▸ **TASK STATEMENT**: Up to and including the line with "- moved: Vorhängeschloss", write out the listing from its first line, minus the pictures.

(RECORD EXCERPTS Opens)

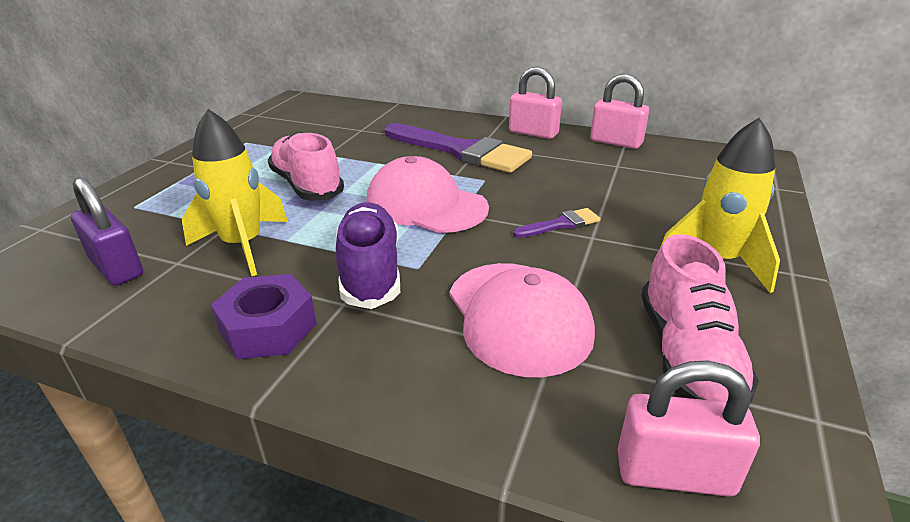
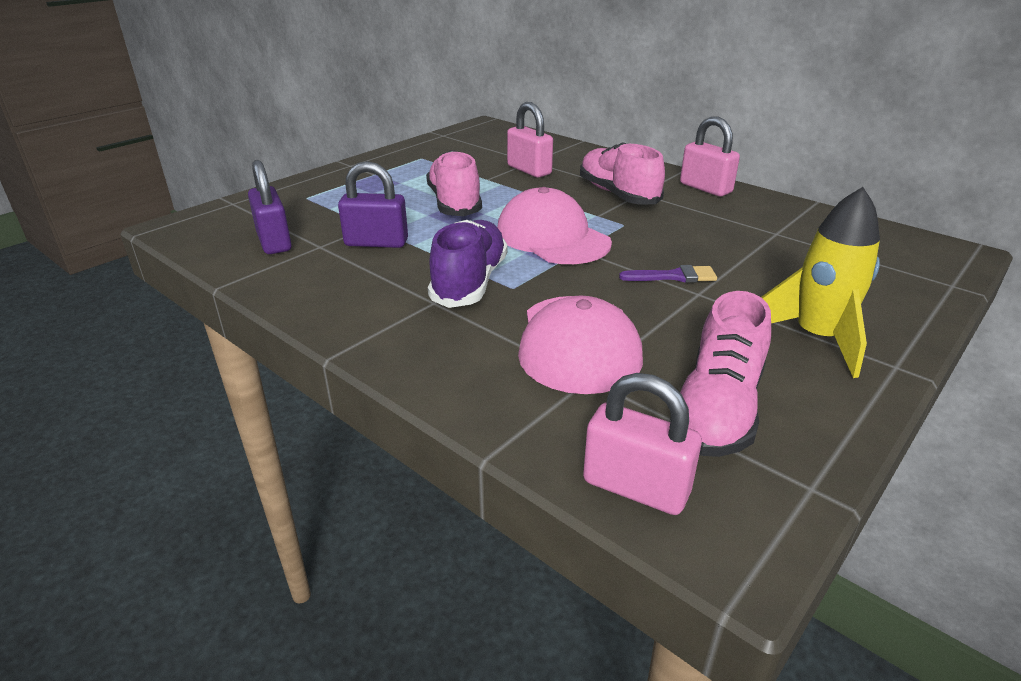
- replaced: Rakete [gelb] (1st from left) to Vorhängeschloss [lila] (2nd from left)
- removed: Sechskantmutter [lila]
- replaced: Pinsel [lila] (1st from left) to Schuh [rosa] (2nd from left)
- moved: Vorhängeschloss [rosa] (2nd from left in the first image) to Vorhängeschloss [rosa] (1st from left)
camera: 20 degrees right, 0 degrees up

(RECORD EXCERPTS Closes)

▸ **EXERCISE OUTPUT**:
- replaced: Rakete [gelb] (1st from left) to Vorhängeschloss [lila] (2nd from left)
- removed: Sechskantmutter [lila]
- replaced: Pinsel [lila] (1st from left) to Schuh [rosa] (2nd from left)
- moved: Vorhängeschloss [rosa] (2nd from left in the first image) to Vorhängeschloss [rosa] (1st from left)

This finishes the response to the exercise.